LISTED ENTRIES
▬▬▬▬▬▬▬▬▬▬
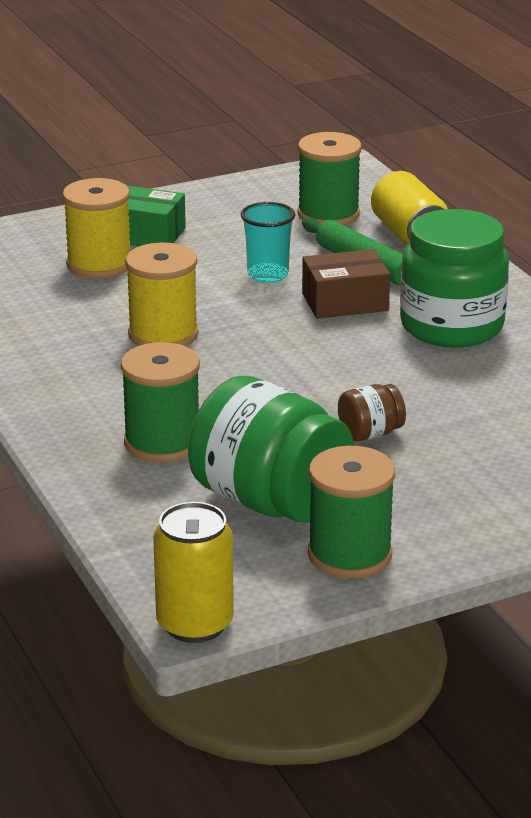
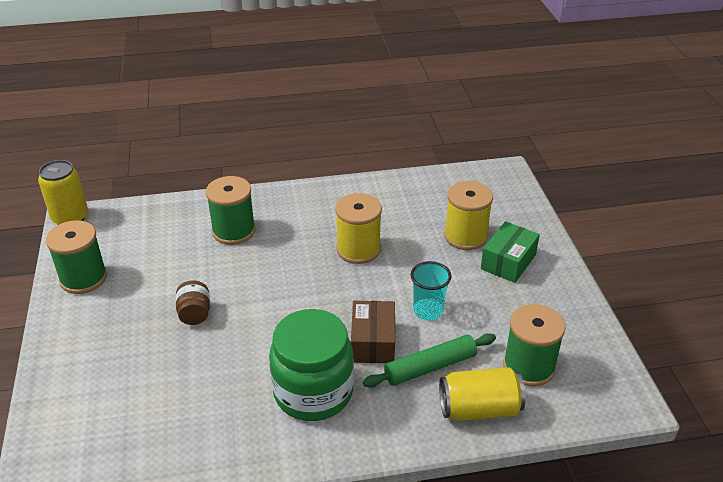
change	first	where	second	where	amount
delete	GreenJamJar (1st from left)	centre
▬▬▬▬▬▬▬▬▬▬
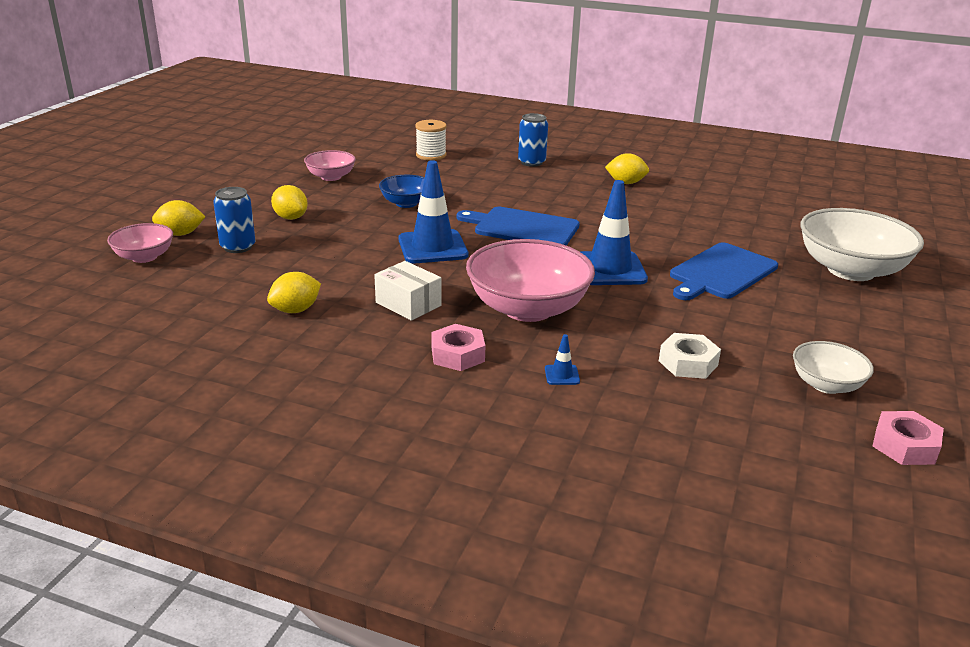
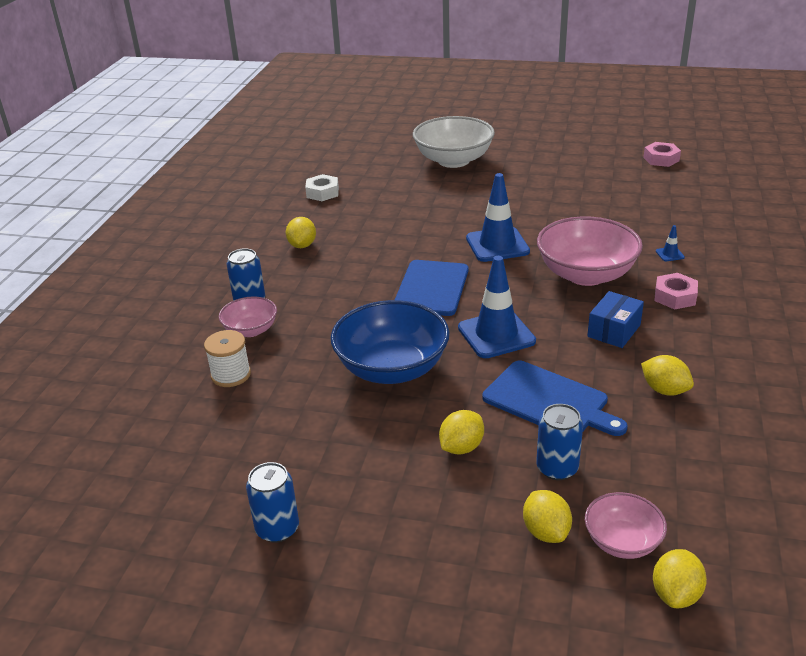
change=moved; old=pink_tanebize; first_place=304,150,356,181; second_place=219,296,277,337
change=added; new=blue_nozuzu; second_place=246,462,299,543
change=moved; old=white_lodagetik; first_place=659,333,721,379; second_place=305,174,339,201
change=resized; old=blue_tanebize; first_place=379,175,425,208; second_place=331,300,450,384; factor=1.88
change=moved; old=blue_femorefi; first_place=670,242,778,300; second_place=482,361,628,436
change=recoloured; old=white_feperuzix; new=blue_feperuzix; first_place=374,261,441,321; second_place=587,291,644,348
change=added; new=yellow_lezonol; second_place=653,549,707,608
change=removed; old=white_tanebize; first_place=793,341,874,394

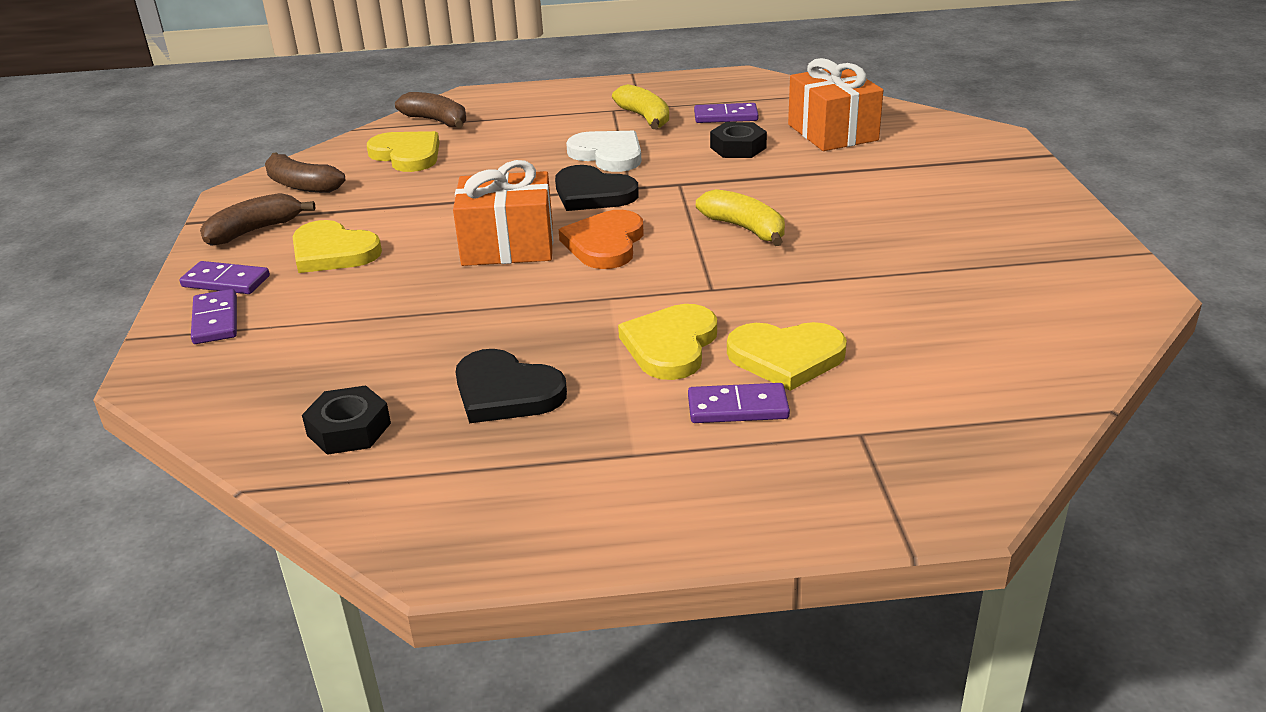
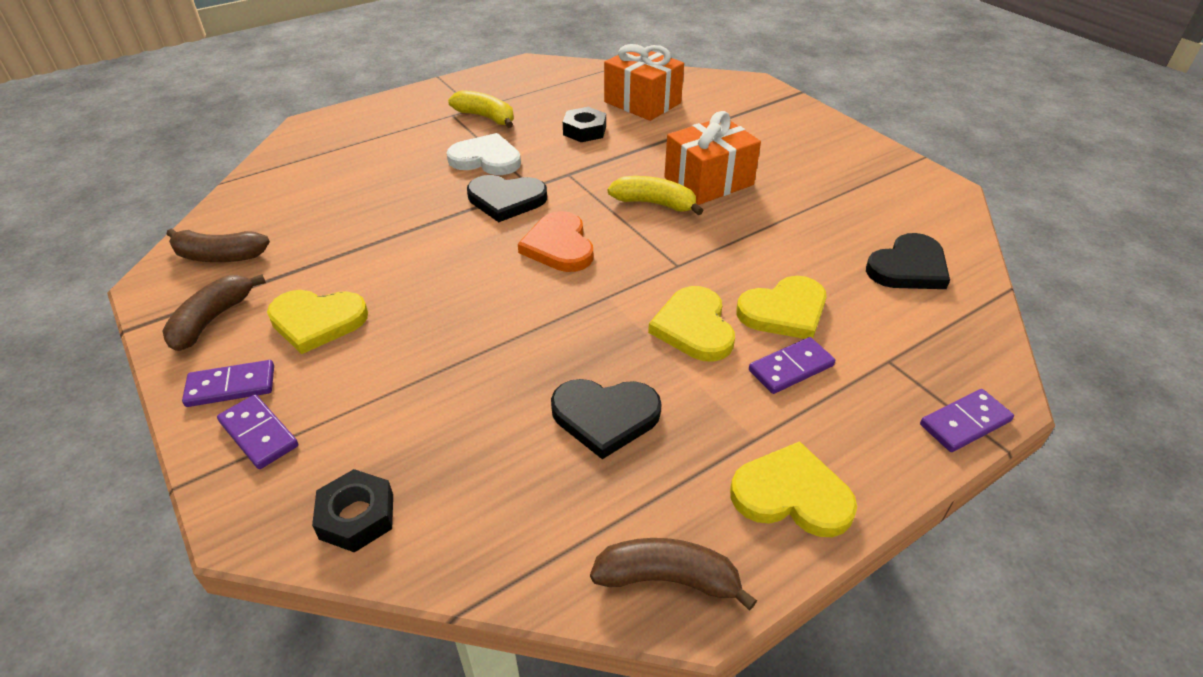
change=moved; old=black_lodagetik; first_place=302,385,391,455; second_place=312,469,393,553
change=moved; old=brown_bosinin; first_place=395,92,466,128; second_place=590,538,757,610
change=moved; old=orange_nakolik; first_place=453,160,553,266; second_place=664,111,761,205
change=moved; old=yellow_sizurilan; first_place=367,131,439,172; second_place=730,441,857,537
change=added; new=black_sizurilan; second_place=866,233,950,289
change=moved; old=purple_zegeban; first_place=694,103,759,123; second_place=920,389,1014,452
▬▬▬▬▬▬▬▬▬▬
WHAT NEEDS TO BE DONE
Both boundary lines included, write out word for word only the lines above from the one containing "change=moved; old=pink_tanebize; first_place=304,150,356,181;" to the one containing "change=moved; old=purple_zegeban; first_place=694,103,759,123;", leaving out any pictures.

RESULT OF THIS TASK
change=moved; old=pink_tanebize; first_place=304,150,356,181; second_place=219,296,277,337
change=added; new=blue_nozuzu; second_place=246,462,299,543
change=moved; old=white_lodagetik; first_place=659,333,721,379; second_place=305,174,339,201
change=resized; old=blue_tanebize; first_place=379,175,425,208; second_place=331,300,450,384; factor=1.88
change=moved; old=blue_femorefi; first_place=670,242,778,300; second_place=482,361,628,436
change=recoloured; old=white_feperuzix; new=blue_feperuzix; first_place=374,261,441,321; second_place=587,291,644,348
change=added; new=yellow_lezonol; second_place=653,549,707,608
change=removed; old=white_tanebize; first_place=793,341,874,394

change=moved; old=black_lodagetik; first_place=302,385,391,455; second_place=312,469,393,553
change=moved; old=brown_bosinin; first_place=395,92,466,128; second_place=590,538,757,610
change=moved; old=orange_nakolik; first_place=453,160,553,266; second_place=664,111,761,205
change=moved; old=yellow_sizurilan; first_place=367,131,439,172; second_place=730,441,857,537
change=added; new=black_sizurilan; second_place=866,233,950,289
change=moved; old=purple_zegeban; first_place=694,103,759,123; second_place=920,389,1014,452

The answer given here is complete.